> [WHAT TO PRODUCE]
Look through the listing below and report the lines that have the word "carton" in them.

====

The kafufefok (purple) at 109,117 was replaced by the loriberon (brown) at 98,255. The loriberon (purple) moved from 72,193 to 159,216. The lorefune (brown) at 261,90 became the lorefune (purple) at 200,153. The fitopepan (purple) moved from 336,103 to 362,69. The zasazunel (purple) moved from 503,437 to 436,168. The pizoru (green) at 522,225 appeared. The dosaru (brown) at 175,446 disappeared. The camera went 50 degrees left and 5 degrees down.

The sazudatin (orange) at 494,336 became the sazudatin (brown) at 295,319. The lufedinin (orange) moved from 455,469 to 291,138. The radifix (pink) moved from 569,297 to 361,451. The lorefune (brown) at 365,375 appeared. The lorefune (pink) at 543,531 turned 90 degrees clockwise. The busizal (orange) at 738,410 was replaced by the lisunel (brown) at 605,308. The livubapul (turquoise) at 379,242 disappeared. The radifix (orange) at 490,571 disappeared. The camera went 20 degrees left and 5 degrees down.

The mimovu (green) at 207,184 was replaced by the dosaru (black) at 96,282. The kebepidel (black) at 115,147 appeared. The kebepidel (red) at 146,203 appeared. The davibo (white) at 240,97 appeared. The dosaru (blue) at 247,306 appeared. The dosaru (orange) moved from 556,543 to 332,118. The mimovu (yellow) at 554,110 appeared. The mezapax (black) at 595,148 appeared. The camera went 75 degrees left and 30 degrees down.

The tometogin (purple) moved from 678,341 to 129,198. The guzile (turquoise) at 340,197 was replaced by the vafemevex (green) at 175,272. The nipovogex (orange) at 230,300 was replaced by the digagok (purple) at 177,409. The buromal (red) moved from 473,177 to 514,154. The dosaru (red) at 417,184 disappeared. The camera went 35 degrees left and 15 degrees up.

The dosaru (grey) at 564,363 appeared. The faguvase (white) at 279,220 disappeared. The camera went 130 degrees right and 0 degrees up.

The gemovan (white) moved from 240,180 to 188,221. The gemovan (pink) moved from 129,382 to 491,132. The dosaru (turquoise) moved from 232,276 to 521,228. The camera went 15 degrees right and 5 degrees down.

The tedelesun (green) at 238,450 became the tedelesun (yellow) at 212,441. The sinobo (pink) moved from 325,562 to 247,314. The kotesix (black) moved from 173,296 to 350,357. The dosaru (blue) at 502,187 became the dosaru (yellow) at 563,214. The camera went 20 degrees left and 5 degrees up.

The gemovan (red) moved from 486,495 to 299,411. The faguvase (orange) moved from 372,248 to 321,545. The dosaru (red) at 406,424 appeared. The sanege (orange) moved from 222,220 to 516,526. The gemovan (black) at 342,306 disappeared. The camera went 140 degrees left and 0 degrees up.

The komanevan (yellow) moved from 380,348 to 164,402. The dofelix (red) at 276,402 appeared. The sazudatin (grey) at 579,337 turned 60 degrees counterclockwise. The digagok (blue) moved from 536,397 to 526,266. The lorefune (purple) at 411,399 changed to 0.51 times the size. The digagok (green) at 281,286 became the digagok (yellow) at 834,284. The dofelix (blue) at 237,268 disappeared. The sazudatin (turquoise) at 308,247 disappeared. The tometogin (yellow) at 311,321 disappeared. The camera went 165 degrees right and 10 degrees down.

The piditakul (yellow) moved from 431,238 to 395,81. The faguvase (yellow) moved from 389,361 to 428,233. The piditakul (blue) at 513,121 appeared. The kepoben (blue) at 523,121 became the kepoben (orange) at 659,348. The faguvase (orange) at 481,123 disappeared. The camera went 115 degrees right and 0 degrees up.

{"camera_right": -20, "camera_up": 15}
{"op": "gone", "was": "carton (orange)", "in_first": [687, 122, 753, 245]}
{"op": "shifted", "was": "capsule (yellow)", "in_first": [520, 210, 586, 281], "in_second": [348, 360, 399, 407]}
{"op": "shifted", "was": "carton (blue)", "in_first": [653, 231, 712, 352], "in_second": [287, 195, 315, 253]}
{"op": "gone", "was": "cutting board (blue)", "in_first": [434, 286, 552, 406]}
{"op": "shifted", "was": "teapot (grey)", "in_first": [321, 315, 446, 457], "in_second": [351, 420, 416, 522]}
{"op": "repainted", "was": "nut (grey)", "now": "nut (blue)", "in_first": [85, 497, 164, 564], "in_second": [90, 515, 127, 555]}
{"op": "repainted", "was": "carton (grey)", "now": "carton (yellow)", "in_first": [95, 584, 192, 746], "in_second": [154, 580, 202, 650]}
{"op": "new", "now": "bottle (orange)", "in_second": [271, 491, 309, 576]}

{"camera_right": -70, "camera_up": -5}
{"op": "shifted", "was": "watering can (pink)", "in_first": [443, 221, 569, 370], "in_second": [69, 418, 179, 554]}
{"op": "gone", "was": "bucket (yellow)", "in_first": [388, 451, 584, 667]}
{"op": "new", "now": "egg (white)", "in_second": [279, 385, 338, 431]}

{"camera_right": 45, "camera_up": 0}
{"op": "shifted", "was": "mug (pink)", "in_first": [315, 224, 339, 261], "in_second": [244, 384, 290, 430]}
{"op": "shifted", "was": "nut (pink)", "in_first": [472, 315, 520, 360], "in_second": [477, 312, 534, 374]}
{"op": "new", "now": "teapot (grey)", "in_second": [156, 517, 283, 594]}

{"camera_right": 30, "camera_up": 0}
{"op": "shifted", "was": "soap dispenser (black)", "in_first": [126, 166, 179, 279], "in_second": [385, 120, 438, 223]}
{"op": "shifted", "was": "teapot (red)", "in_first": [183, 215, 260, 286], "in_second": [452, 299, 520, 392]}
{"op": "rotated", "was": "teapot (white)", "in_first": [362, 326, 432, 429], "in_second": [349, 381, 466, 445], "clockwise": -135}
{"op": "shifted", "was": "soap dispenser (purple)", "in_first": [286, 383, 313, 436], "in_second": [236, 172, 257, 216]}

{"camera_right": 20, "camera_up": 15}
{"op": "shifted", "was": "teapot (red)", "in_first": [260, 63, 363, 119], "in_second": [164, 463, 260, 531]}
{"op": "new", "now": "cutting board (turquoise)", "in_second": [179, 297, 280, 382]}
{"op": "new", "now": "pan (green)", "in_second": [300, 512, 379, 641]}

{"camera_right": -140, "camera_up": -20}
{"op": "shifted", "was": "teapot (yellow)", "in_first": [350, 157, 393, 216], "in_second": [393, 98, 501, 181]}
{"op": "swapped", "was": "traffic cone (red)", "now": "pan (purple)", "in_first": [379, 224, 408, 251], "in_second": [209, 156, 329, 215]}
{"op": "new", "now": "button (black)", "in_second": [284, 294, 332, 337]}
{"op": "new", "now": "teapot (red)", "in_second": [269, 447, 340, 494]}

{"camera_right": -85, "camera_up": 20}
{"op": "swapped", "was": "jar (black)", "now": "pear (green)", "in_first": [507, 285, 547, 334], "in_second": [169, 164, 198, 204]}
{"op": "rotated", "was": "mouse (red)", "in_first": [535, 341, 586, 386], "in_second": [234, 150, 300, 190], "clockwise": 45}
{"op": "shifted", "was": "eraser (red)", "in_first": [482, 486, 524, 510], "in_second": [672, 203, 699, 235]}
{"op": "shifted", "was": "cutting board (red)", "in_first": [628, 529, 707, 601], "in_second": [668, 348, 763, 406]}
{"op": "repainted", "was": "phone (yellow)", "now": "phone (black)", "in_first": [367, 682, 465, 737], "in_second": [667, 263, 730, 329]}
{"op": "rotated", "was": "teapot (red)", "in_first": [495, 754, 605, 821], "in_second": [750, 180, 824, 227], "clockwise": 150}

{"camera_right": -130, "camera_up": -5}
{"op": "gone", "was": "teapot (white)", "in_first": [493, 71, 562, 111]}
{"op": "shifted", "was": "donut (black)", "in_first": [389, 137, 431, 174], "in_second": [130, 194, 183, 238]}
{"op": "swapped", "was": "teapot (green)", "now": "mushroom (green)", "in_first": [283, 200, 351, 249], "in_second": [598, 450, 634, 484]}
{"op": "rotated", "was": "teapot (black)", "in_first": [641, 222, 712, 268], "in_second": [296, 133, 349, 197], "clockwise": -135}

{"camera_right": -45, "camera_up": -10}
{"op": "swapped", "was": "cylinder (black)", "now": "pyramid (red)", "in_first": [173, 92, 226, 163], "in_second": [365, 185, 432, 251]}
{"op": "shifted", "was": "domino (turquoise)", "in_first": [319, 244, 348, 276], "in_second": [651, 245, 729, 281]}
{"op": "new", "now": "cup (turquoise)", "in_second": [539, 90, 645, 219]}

====

> [EXERCISE OUTPUT]
{"op": "gone", "was": "carton (orange)", "in_first": [687, 122, 753, 245]}
{"op": "shifted", "was": "carton (blue)", "in_first": [653, 231, 712, 352], "in_second": [287, 195, 315, 253]}
{"op": "repainted", "was": "carton (grey)", "now": "carton (yellow)", "in_first": [95, 584, 192, 746], "in_second": [154, 580, 202, 650]}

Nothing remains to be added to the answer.